Work item
Where the line containing "[(192,0),(193,22),(236,22),(236,0),(192,0)]" appears in the records below, begin there and repeat each line exactly through the final one, dropping all pictures.

Collected data entries
- - - -
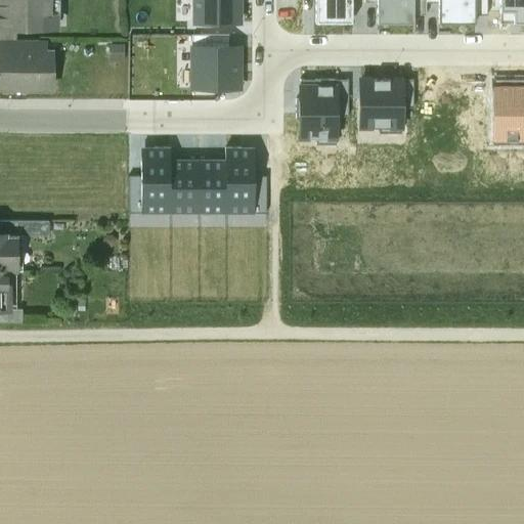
[(0,0),(0,27),(15,28),(51,28),(51,0),(0,0)]
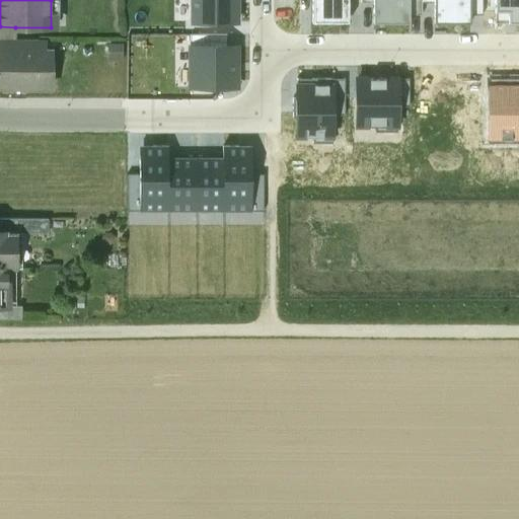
[(192,0),(193,22),(236,22),(236,0),(192,0)]
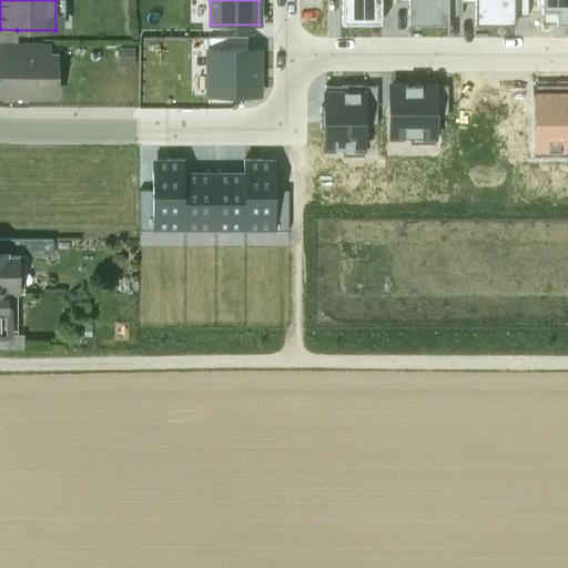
[(381,0),(341,0),(342,24),(382,24),(381,0)]
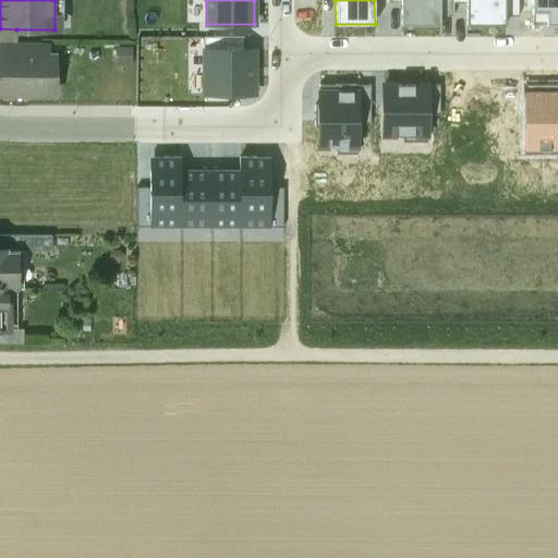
[(440,15),(439,0),(400,0),(401,3),(401,24),(440,24),(440,15)]
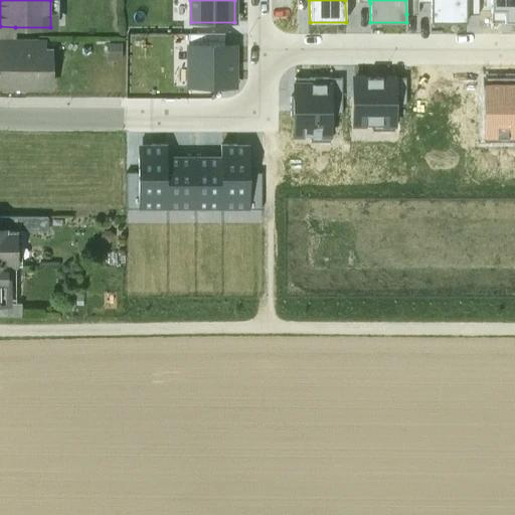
[(418,2),(417,0),(405,0),(406,14),(418,14),(418,2)]
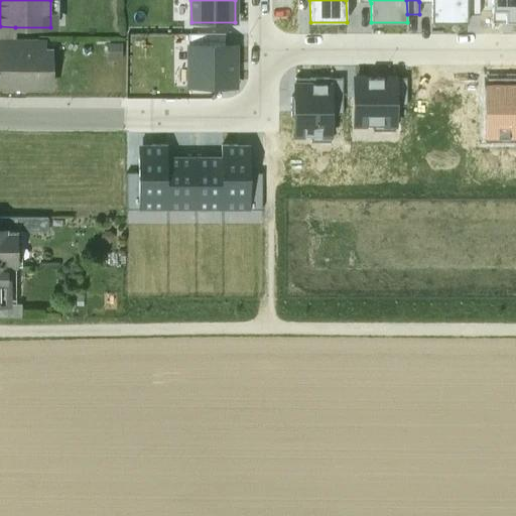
[(468,22),(468,14),(467,0),(430,0),(431,2),(431,23),(468,22)]
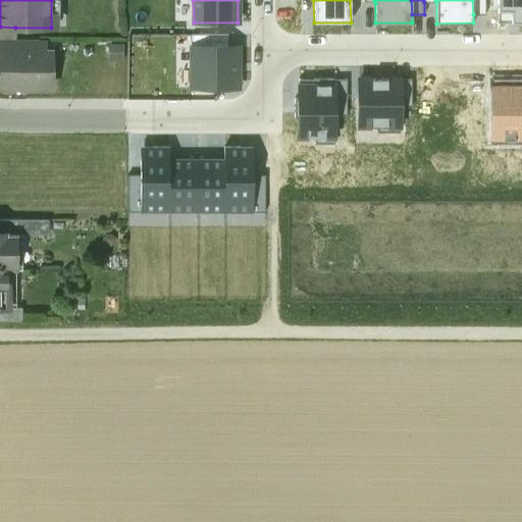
[(485,14),(484,0),(472,0),(473,14),(485,14)]
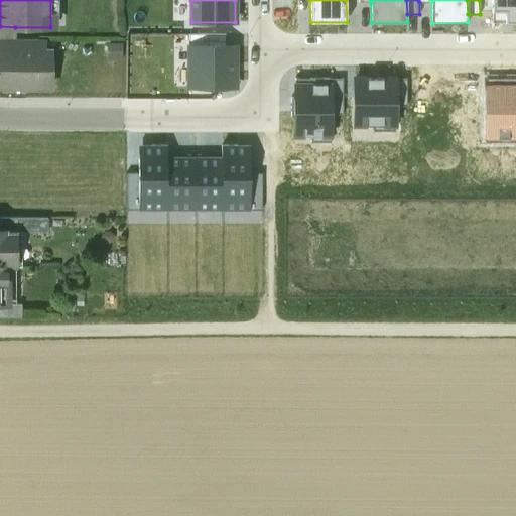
[(15,27),(0,26),(0,39),(15,40),(15,27)]
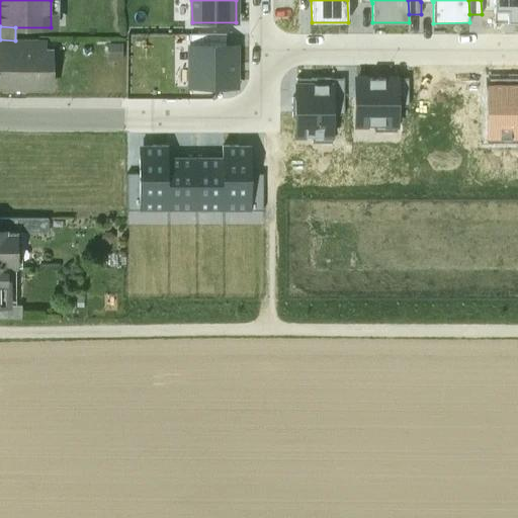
[(15,40),(0,39),(0,52),(16,52),(16,40),(15,40)]
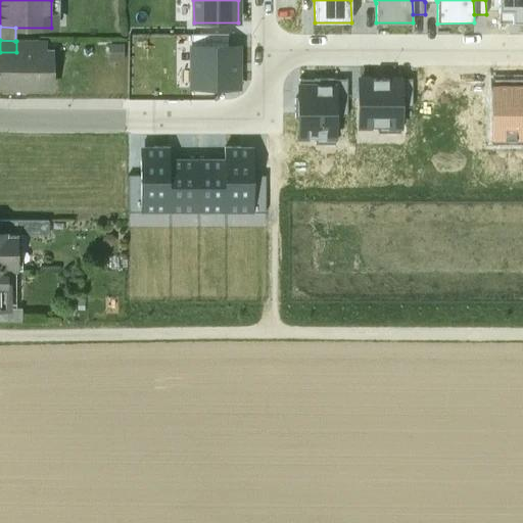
[(16,41),(16,52),(44,53),(44,41),(16,41)]
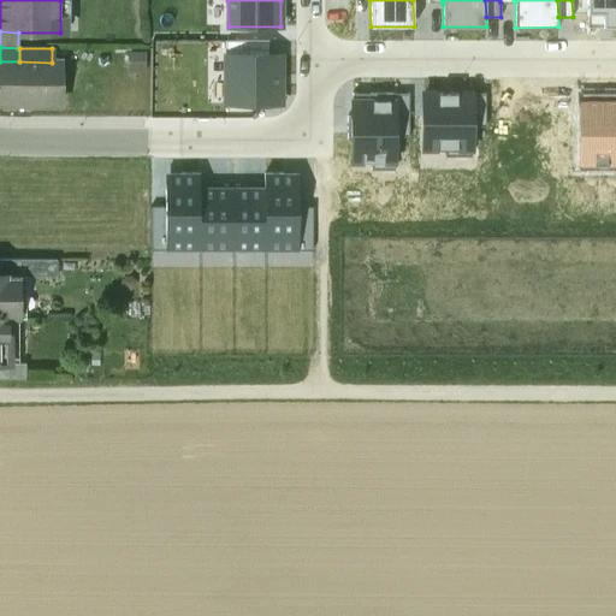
[(280,55),(225,55),(226,104),(280,104),(280,55)]
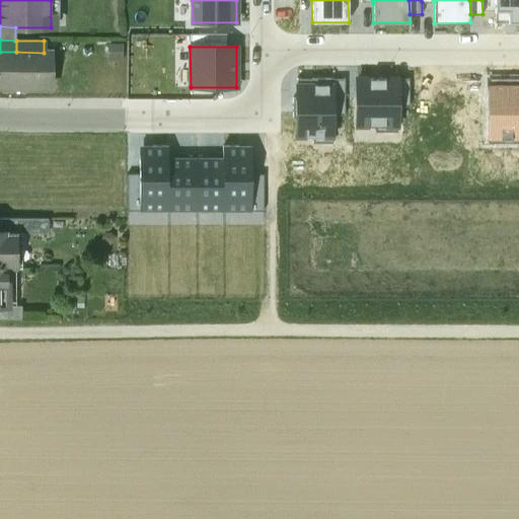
[(0,86),(51,87),(51,53),(44,53),(16,52),(0,52),(0,86)]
- - - -
Response to the task
[(192,0),(193,22),(236,22),(236,0),(192,0)]
[(381,0),(341,0),(342,24),(382,24),(381,0)]
[(440,15),(439,0),(400,0),(401,3),(401,24),(440,24),(440,15)]
[(418,2),(417,0),(405,0),(406,14),(418,14),(418,2)]
[(468,22),(468,14),(467,0),(430,0),(431,2),(431,23),(468,22)]
[(485,14),(484,0),(472,0),(473,14),(485,14)]
[(15,27),(0,26),(0,39),(15,40),(15,27)]
[(15,40),(0,39),(0,52),(16,52),(16,40),(15,40)]
[(16,41),(16,52),(44,53),(44,41),(16,41)]
[(280,55),(225,55),(226,104),(280,104),(280,55)]
[(0,86),(51,87),(51,53),(44,53),(16,52),(0,52),(0,86)]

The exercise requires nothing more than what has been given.